Action item:
When you reply, transcribe every line of the data below exactly.

+++ Recorded information

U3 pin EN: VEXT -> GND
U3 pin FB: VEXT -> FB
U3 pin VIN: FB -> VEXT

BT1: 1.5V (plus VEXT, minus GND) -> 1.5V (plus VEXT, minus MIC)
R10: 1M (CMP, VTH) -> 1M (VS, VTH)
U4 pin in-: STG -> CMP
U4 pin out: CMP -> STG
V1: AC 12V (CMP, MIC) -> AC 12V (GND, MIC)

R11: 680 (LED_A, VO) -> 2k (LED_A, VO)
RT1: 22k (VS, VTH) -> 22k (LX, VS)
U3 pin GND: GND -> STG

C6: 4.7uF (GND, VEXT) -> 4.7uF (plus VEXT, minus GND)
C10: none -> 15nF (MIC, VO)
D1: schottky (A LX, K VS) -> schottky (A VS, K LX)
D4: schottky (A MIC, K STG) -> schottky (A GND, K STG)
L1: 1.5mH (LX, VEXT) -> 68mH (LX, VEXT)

++++++

Answer for this exercise:
U3 pin EN: VEXT -> GND
U3 pin FB: VEXT -> FB
U3 pin VIN: FB -> VEXT

BT1: 1.5V (plus VEXT, minus GND) -> 1.5V (plus VEXT, minus MIC)
R10: 1M (CMP, VTH) -> 1M (VS, VTH)
U4 pin in-: STG -> CMP
U4 pin out: CMP -> STG
V1: AC 12V (CMP, MIC) -> AC 12V (GND, MIC)

R11: 680 (LED_A, VO) -> 2k (LED_A, VO)
RT1: 22k (VS, VTH) -> 22k (LX, VS)
U3 pin GND: GND -> STG

C6: 4.7uF (GND, VEXT) -> 4.7uF (plus VEXT, minus GND)
C10: none -> 15nF (MIC, VO)
D1: schottky (A LX, K VS) -> schottky (A VS, K LX)
D4: schottky (A MIC, K STG) -> schottky (A GND, K STG)
L1: 1.5mH (LX, VEXT) -> 68mH (LX, VEXT)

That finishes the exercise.